# YOUR GOAL
Search the records for the word "cone" and report each line that has it.

# RECORDS FOR THIS TASK
------------------------------
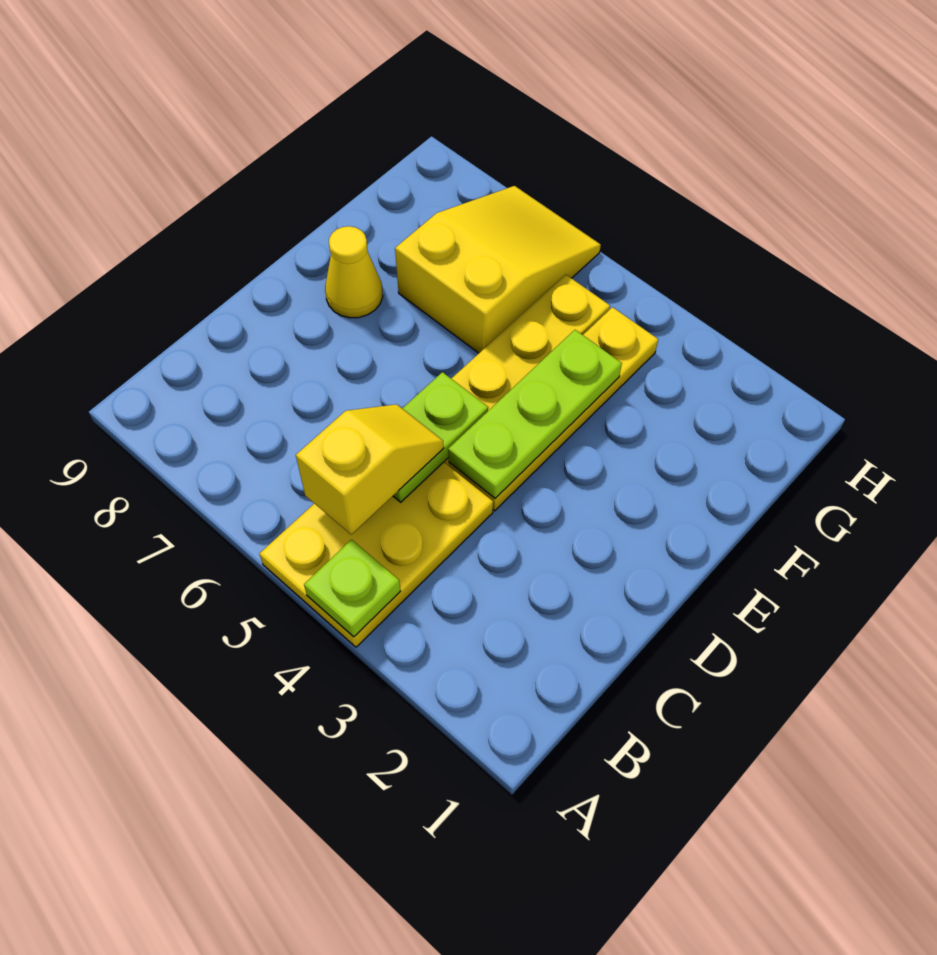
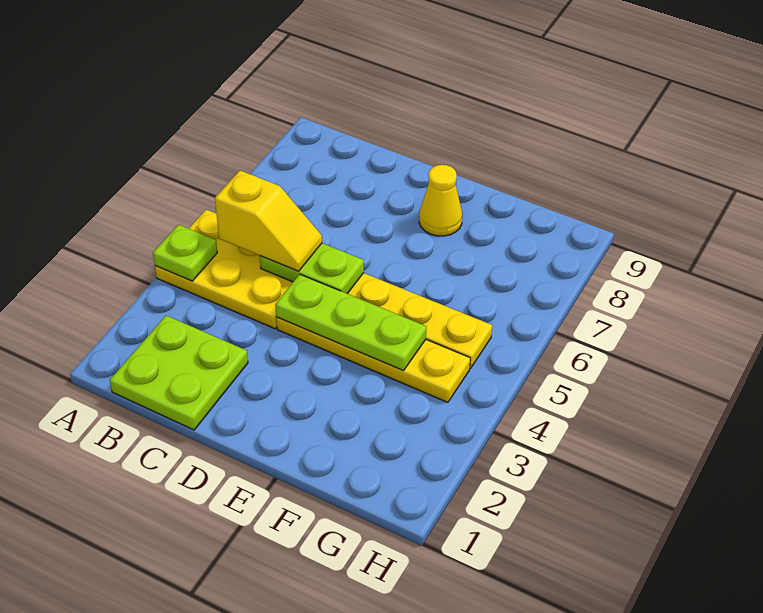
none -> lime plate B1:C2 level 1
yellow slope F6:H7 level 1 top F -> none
------------------------------
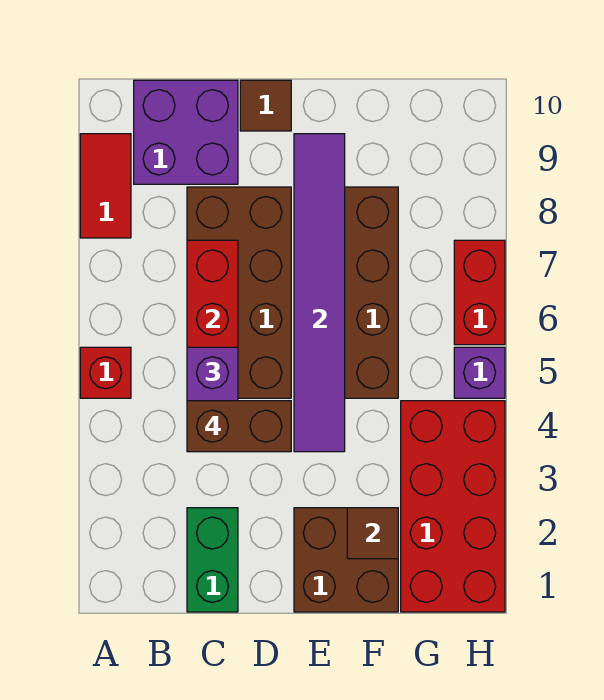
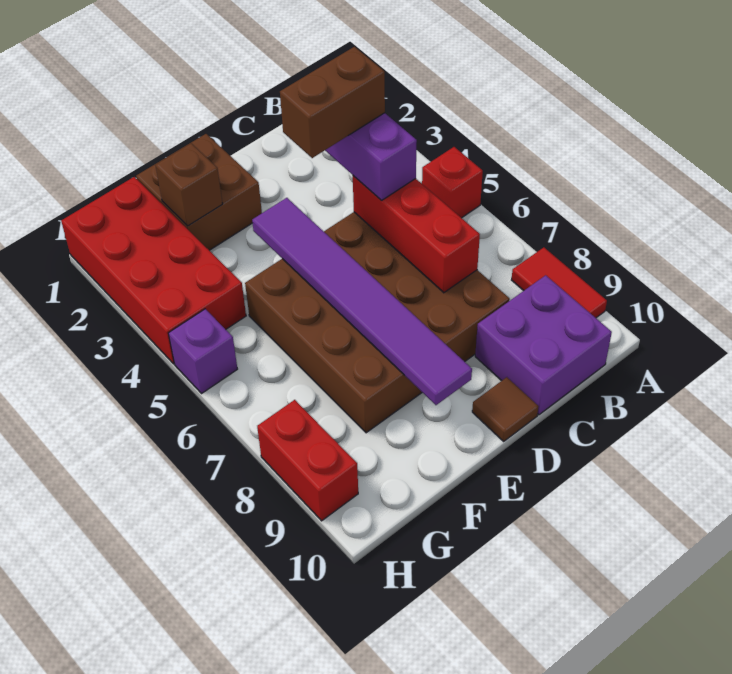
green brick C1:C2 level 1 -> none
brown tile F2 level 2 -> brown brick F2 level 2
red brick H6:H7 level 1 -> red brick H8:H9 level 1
------------------------------
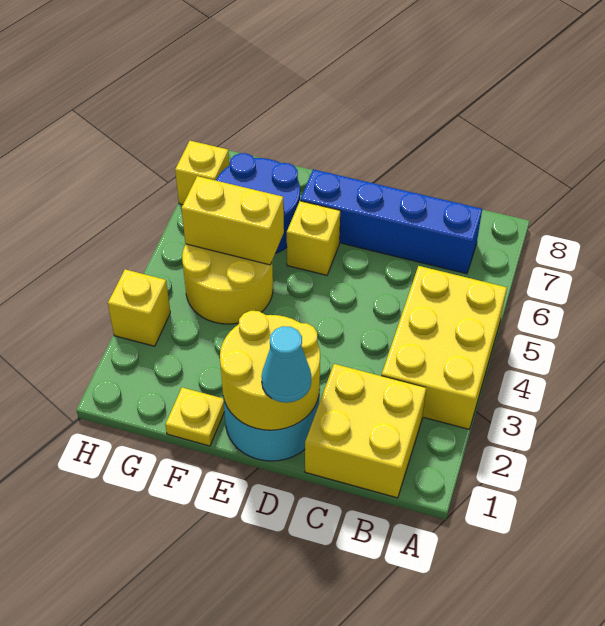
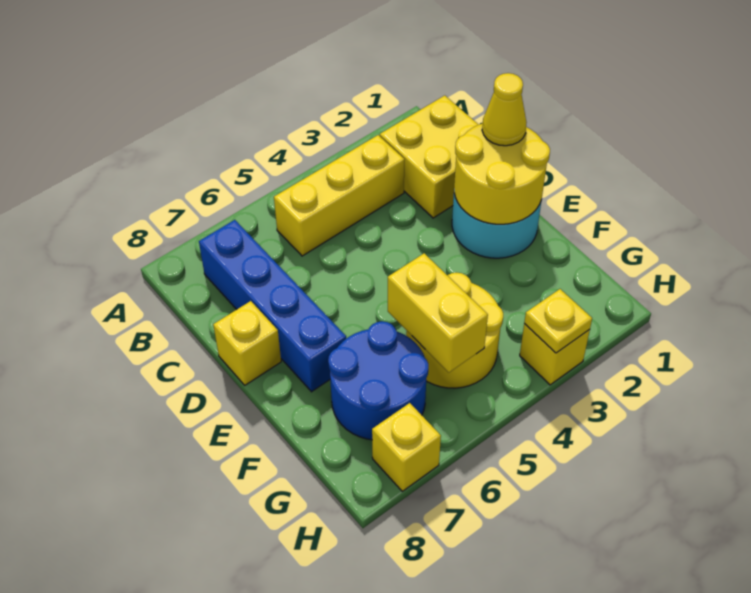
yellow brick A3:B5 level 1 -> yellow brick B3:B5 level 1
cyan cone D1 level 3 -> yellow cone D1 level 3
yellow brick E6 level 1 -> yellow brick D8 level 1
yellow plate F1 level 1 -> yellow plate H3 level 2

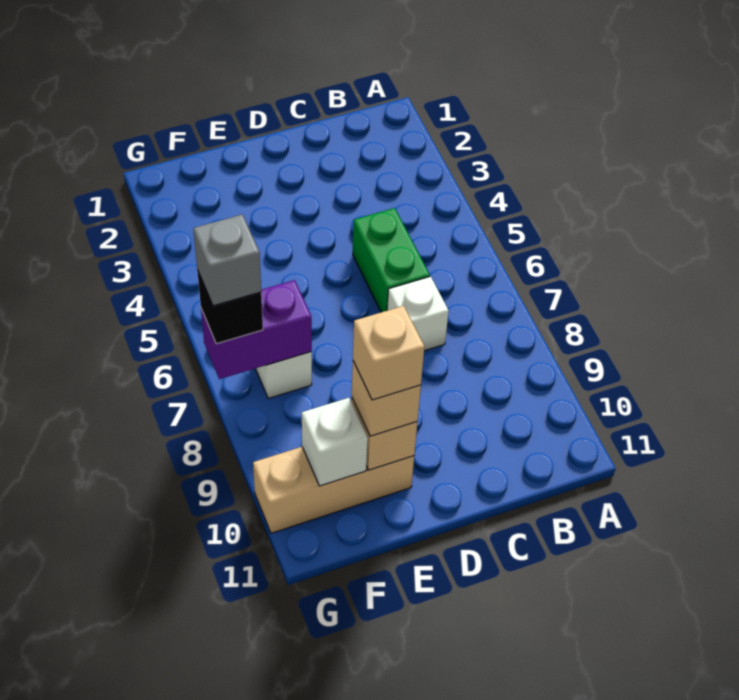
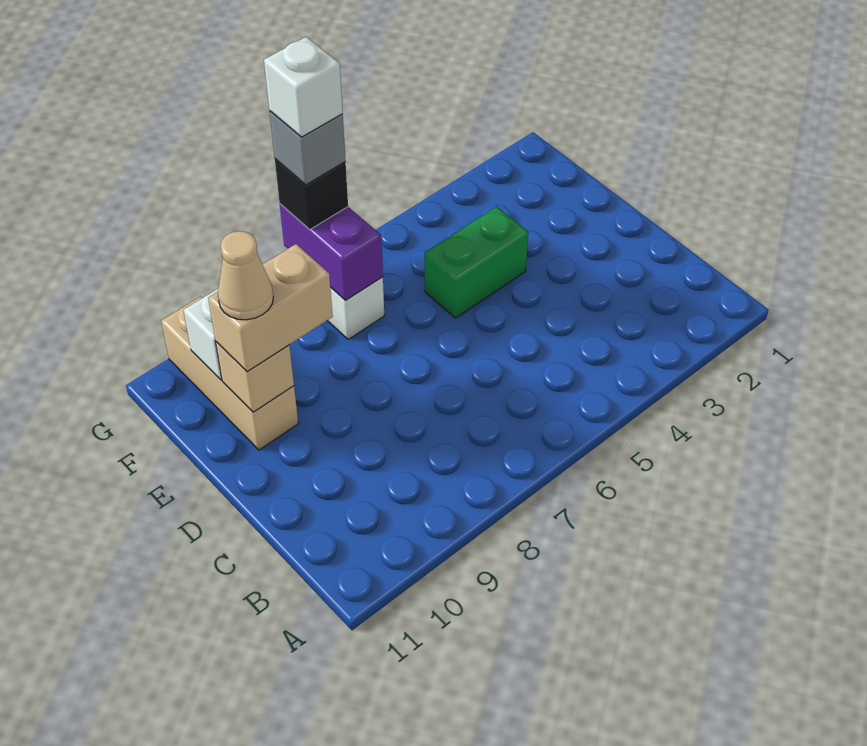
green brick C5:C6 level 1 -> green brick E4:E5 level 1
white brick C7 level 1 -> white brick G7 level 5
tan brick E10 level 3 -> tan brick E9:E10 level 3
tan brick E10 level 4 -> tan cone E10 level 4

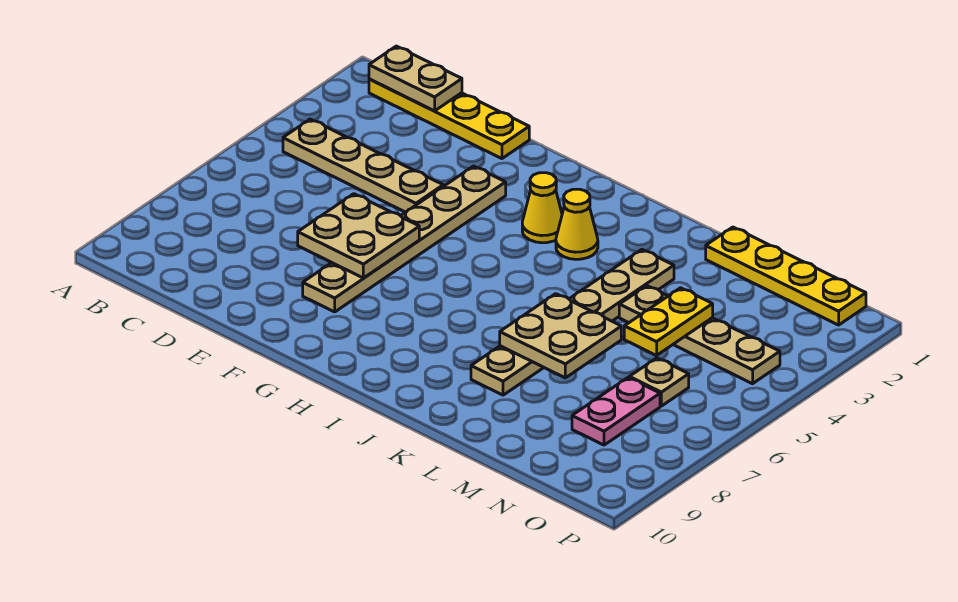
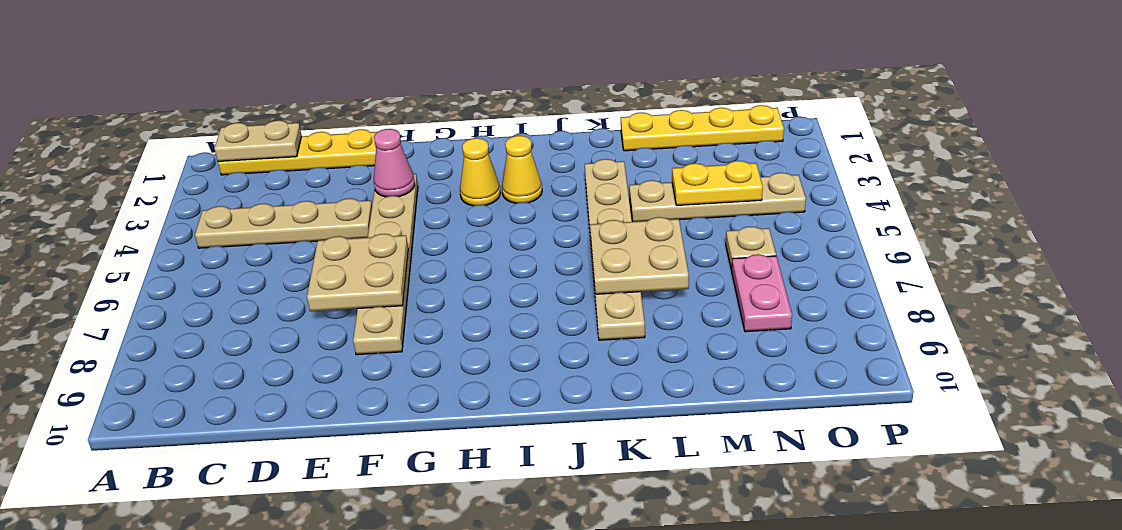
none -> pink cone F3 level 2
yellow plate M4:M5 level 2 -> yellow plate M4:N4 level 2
------------------------------
# YOUR RESPONSE
cyan cone D1 level 3 -> yellow cone D1 level 3
tan brick E10 level 4 -> tan cone E10 level 4
none -> pink cone F3 level 2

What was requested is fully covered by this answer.